Would you copy the listing below exactly, keeping the pictures out?
(Provided material Opens)
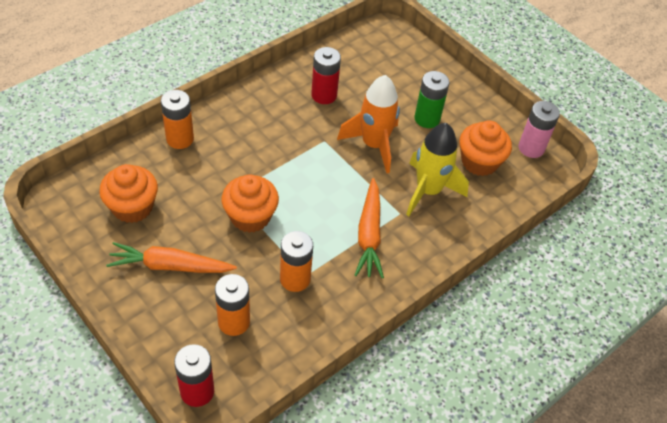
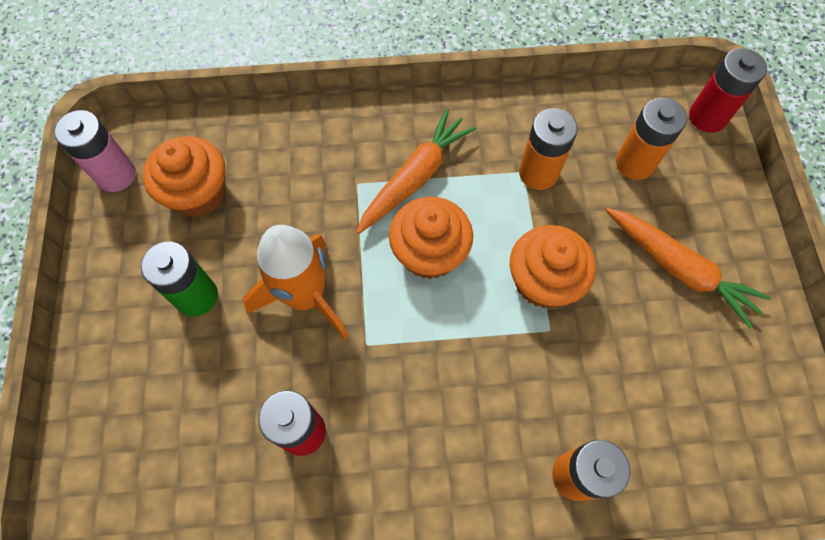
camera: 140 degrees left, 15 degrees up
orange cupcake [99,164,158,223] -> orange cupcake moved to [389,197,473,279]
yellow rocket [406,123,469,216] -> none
(Provided material Closes)
• **Output for this exercise**
camera: 140 degrees left, 15 degrees up
orange cupcake [99,164,158,223] -> orange cupcake moved to [389,197,473,279]
yellow rocket [406,123,469,216] -> none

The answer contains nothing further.